■ BRIEF:
For the entries below, report every line that includes the word "headphones".

Stored data entries
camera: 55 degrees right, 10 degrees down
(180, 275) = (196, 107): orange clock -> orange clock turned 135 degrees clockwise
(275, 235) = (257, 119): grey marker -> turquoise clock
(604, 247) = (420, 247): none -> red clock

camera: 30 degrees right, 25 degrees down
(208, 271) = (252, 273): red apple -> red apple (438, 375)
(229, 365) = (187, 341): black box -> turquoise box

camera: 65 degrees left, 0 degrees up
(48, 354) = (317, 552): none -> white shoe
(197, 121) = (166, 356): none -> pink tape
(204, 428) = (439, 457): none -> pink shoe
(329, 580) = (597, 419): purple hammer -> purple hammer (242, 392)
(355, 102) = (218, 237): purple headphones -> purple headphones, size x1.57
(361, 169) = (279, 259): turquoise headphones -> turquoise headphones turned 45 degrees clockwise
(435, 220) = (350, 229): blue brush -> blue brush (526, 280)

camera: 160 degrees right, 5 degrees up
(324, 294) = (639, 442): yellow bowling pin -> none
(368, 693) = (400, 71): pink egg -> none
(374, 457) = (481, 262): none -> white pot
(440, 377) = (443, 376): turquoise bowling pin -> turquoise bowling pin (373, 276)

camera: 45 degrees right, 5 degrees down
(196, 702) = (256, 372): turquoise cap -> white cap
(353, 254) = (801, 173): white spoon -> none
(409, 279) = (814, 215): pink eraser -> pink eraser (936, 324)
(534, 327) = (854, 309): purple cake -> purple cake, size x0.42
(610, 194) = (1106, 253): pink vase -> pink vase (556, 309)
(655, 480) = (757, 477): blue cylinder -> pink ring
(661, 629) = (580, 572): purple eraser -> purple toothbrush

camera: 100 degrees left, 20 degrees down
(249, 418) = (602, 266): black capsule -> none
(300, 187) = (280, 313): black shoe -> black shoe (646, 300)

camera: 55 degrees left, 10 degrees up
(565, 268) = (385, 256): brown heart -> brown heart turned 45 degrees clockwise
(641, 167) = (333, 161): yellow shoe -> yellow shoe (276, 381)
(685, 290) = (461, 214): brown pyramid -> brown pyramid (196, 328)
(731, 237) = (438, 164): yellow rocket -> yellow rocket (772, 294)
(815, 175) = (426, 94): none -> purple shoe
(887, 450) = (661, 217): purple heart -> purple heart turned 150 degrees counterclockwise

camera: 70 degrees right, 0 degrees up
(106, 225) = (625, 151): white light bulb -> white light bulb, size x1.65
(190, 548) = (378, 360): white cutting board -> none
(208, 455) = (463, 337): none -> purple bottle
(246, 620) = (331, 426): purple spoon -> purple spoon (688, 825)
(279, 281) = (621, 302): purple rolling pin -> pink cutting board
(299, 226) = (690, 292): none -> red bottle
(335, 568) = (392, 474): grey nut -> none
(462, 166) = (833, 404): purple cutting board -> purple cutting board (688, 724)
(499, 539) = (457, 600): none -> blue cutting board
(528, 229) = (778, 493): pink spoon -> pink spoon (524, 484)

■ ANSWER BOX:
(355, 102) = (218, 237): purple headphones -> purple headphones, size x1.57
(361, 169) = (279, 259): turquoise headphones -> turquoise headphones turned 45 degrees clockwise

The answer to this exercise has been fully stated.